_DESCRIPTION OF THE TASK_
Look below for the line with "turquoise glasses: [274,418,412,542]", and from there restate every line word for word until the entries end.

INPUT RECORDS below:

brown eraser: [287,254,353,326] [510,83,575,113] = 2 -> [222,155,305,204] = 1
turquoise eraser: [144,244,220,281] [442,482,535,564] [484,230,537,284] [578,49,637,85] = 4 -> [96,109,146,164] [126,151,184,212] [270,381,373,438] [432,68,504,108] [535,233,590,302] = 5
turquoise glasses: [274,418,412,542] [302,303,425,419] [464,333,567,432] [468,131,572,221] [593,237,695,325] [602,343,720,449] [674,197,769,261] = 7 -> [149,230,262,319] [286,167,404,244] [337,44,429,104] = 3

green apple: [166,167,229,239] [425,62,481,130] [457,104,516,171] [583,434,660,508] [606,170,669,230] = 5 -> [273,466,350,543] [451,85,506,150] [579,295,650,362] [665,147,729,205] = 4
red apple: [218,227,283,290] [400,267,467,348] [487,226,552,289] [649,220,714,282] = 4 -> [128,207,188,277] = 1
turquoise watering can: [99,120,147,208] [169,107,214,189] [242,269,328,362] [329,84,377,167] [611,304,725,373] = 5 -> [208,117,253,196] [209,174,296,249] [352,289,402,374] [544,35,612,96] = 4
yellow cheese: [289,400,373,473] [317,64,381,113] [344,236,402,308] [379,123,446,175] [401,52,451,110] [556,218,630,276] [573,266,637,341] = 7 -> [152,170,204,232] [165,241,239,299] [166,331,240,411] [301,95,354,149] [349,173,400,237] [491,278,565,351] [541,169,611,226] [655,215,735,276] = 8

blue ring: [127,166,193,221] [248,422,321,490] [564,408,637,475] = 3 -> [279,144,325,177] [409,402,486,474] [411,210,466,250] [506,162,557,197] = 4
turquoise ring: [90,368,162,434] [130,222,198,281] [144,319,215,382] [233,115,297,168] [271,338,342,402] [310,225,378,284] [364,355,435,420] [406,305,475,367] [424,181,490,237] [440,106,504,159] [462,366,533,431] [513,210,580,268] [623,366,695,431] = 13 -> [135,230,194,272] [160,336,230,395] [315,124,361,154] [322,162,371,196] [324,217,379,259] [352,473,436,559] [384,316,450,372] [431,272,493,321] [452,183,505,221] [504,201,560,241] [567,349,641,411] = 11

End of INPUT RECORDS.

_RESULT OF THIS TASK_
turquoise glasses: [274,418,412,542] [302,303,425,419] [464,333,567,432] [468,131,572,221] [593,237,695,325] [602,343,720,449] [674,197,769,261] = 7 -> [149,230,262,319] [286,167,404,244] [337,44,429,104] = 3

green apple: [166,167,229,239] [425,62,481,130] [457,104,516,171] [583,434,660,508] [606,170,669,230] = 5 -> [273,466,350,543] [451,85,506,150] [579,295,650,362] [665,147,729,205] = 4
red apple: [218,227,283,290] [400,267,467,348] [487,226,552,289] [649,220,714,282] = 4 -> [128,207,188,277] = 1
turquoise watering can: [99,120,147,208] [169,107,214,189] [242,269,328,362] [329,84,377,167] [611,304,725,373] = 5 -> [208,117,253,196] [209,174,296,249] [352,289,402,374] [544,35,612,96] = 4
yellow cheese: [289,400,373,473] [317,64,381,113] [344,236,402,308] [379,123,446,175] [401,52,451,110] [556,218,630,276] [573,266,637,341] = 7 -> [152,170,204,232] [165,241,239,299] [166,331,240,411] [301,95,354,149] [349,173,400,237] [491,278,565,351] [541,169,611,226] [655,215,735,276] = 8

blue ring: [127,166,193,221] [248,422,321,490] [564,408,637,475] = 3 -> [279,144,325,177] [409,402,486,474] [411,210,466,250] [506,162,557,197] = 4
turquoise ring: [90,368,162,434] [130,222,198,281] [144,319,215,382] [233,115,297,168] [271,338,342,402] [310,225,378,284] [364,355,435,420] [406,305,475,367] [424,181,490,237] [440,106,504,159] [462,366,533,431] [513,210,580,268] [623,366,695,431] = 13 -> [135,230,194,272] [160,336,230,395] [315,124,361,154] [322,162,371,196] [324,217,379,259] [352,473,436,559] [384,316,450,372] [431,272,493,321] [452,183,505,221] [504,201,560,241] [567,349,641,411] = 11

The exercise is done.